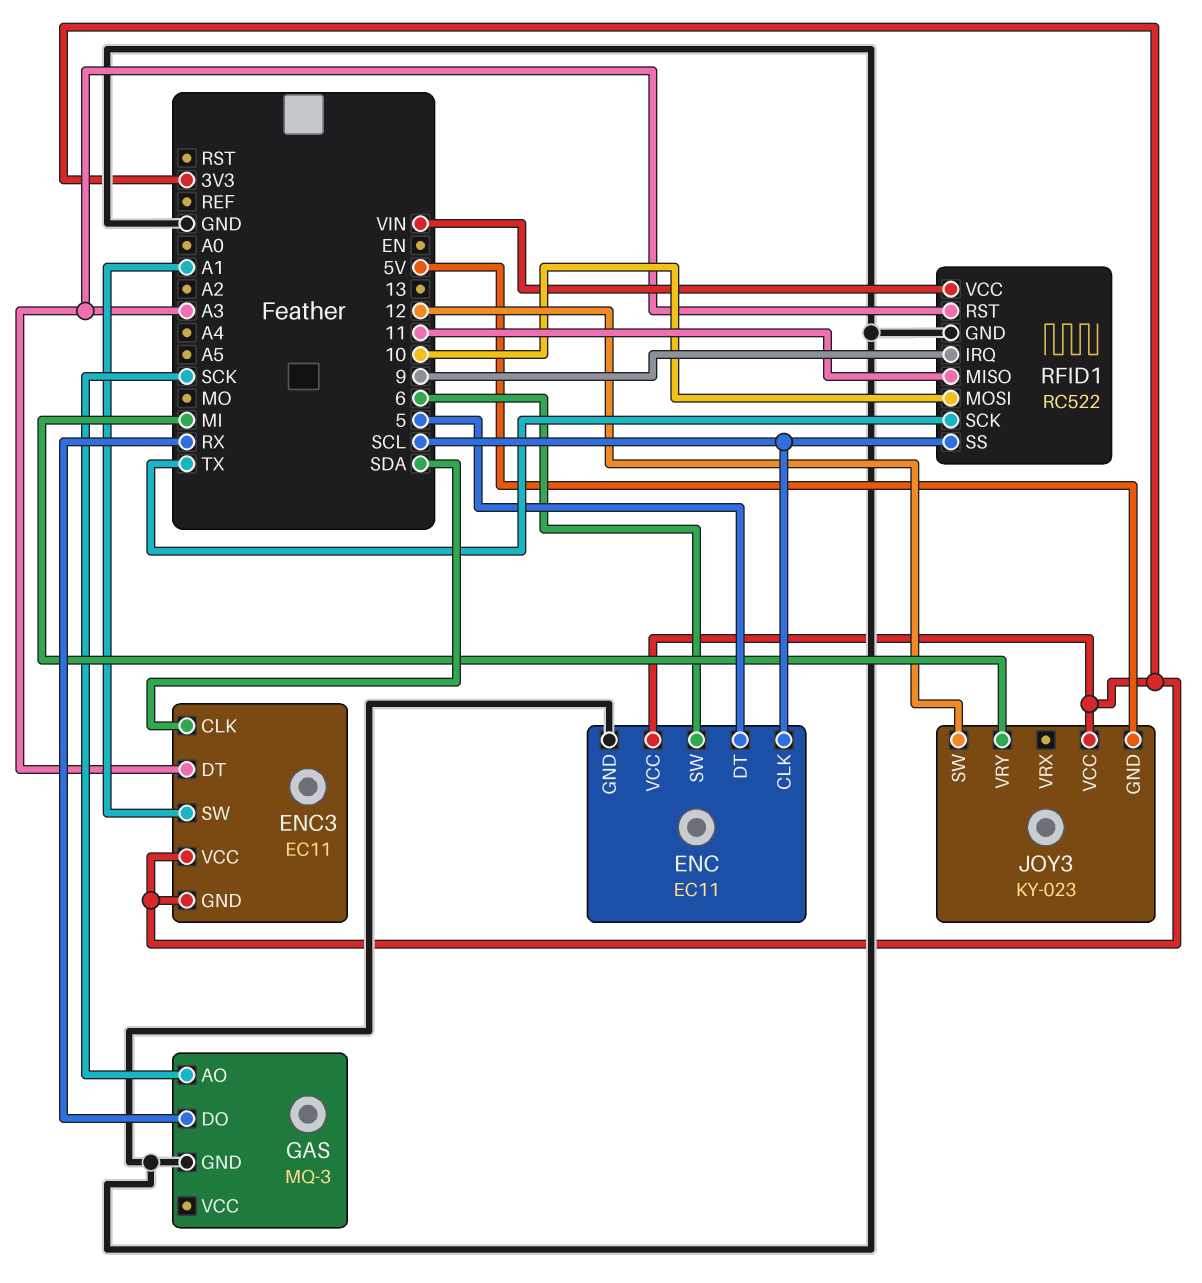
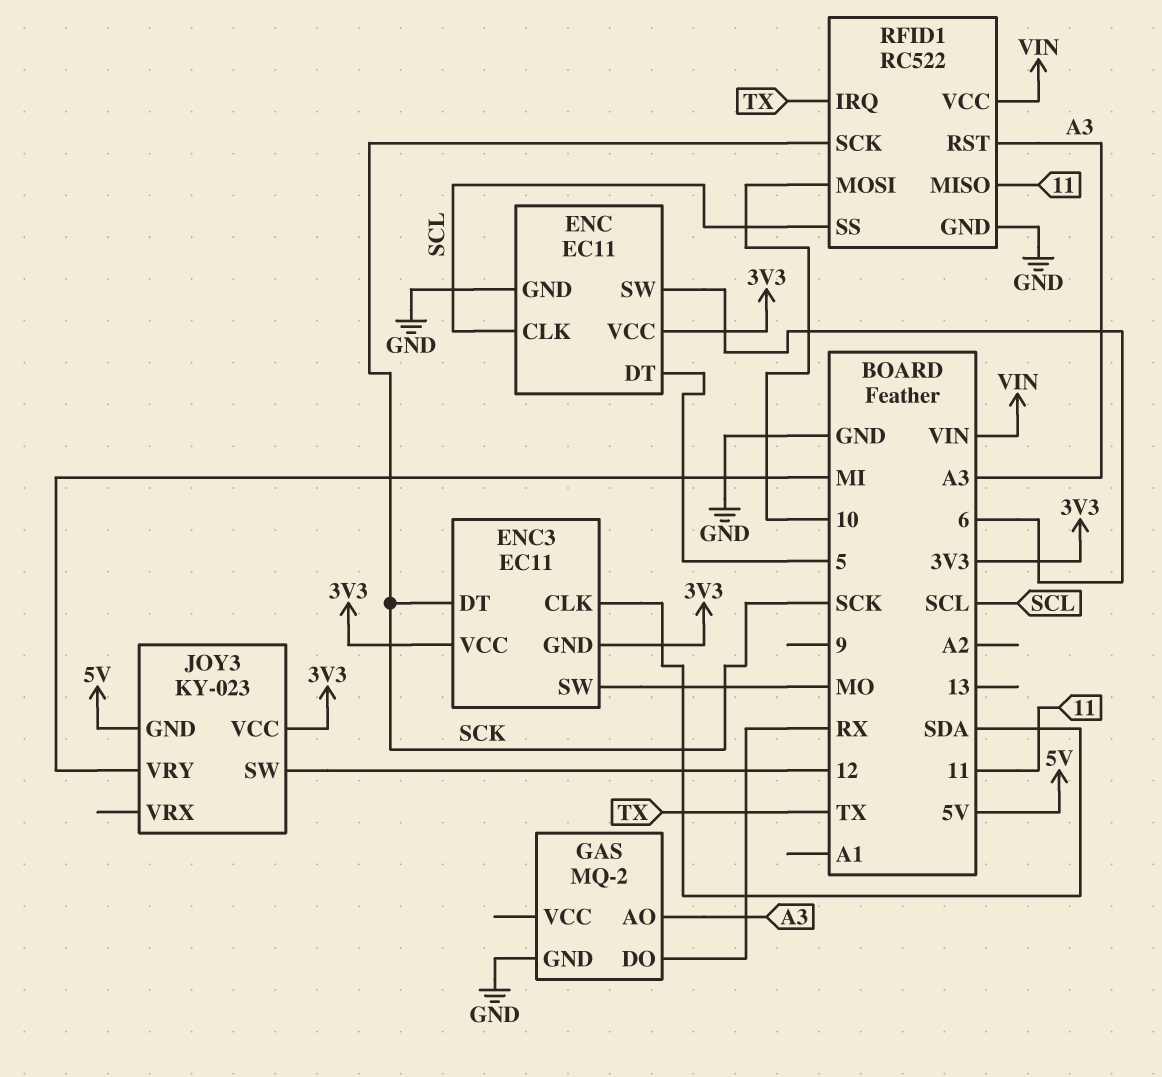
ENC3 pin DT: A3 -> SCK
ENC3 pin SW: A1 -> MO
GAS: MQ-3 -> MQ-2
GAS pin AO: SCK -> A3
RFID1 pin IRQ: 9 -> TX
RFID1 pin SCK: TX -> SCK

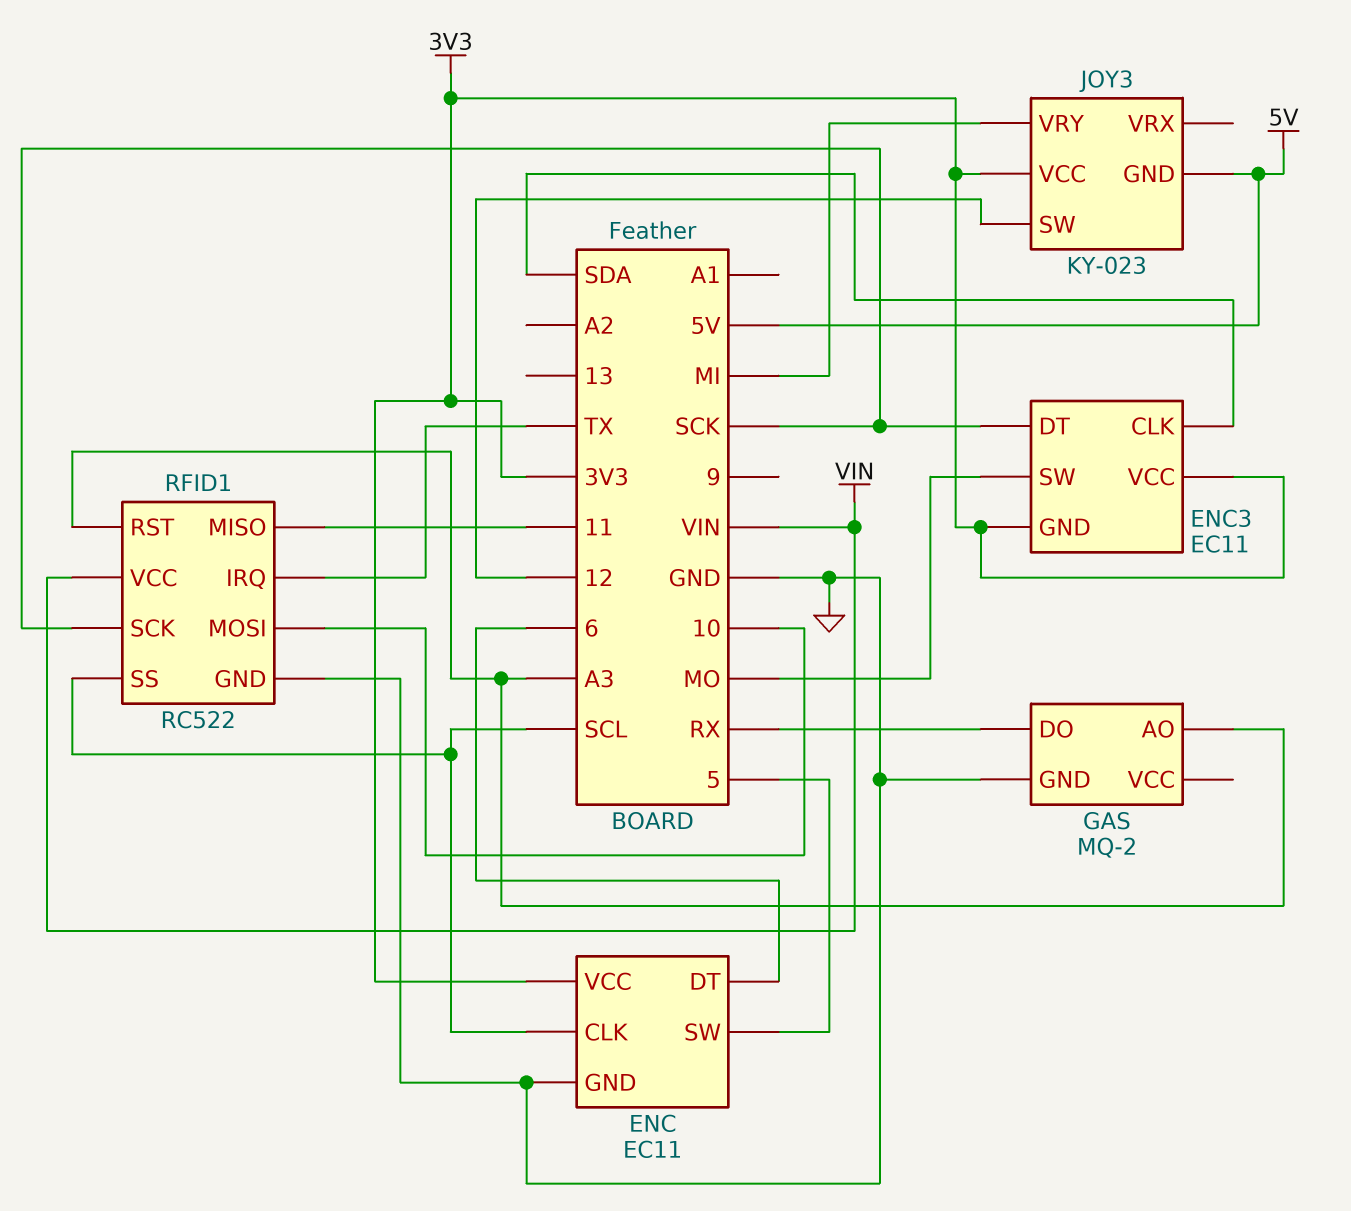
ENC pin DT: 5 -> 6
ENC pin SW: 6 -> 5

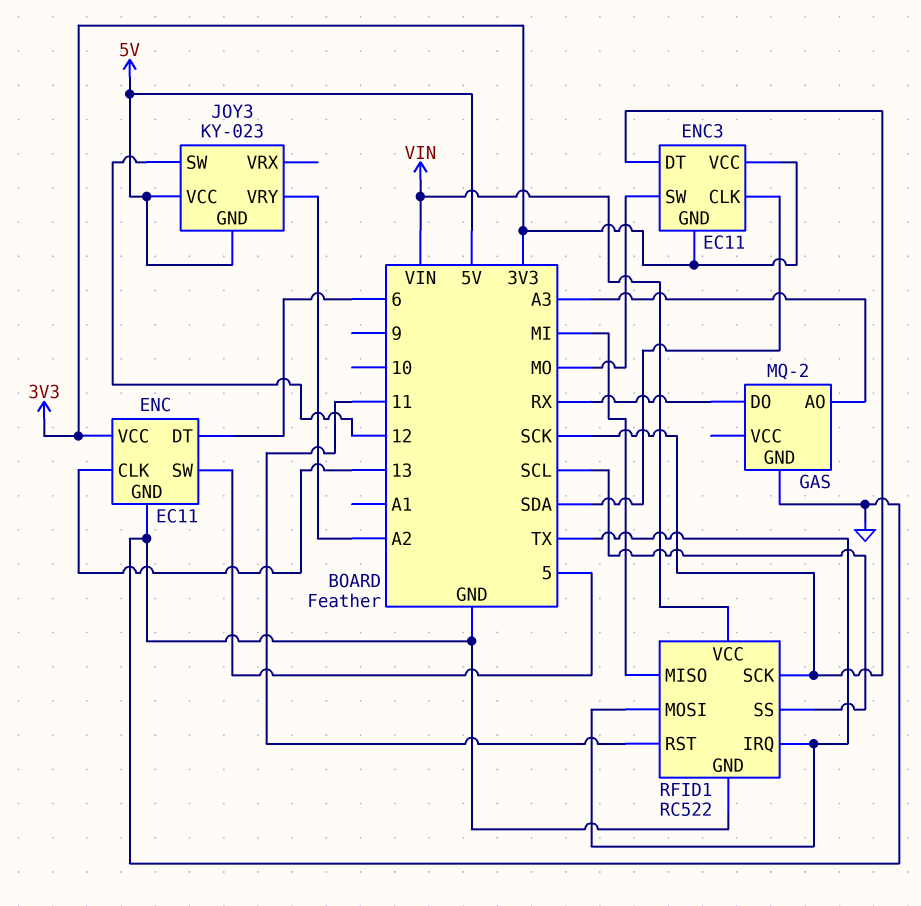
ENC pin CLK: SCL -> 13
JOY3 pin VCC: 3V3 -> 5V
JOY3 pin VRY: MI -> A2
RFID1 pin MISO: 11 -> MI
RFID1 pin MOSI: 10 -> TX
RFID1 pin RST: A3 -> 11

● **Problem requirements**: Your answer must be the full listing, reproduced word for word, without its pictures.

● **Result**:
ENC3 pin DT: A3 -> SCK
ENC3 pin SW: A1 -> MO
GAS: MQ-3 -> MQ-2
GAS pin AO: SCK -> A3
RFID1 pin IRQ: 9 -> TX
RFID1 pin SCK: TX -> SCK

ENC pin DT: 5 -> 6
ENC pin SW: 6 -> 5

ENC pin CLK: SCL -> 13
JOY3 pin VCC: 3V3 -> 5V
JOY3 pin VRY: MI -> A2
RFID1 pin MISO: 11 -> MI
RFID1 pin MOSI: 10 -> TX
RFID1 pin RST: A3 -> 11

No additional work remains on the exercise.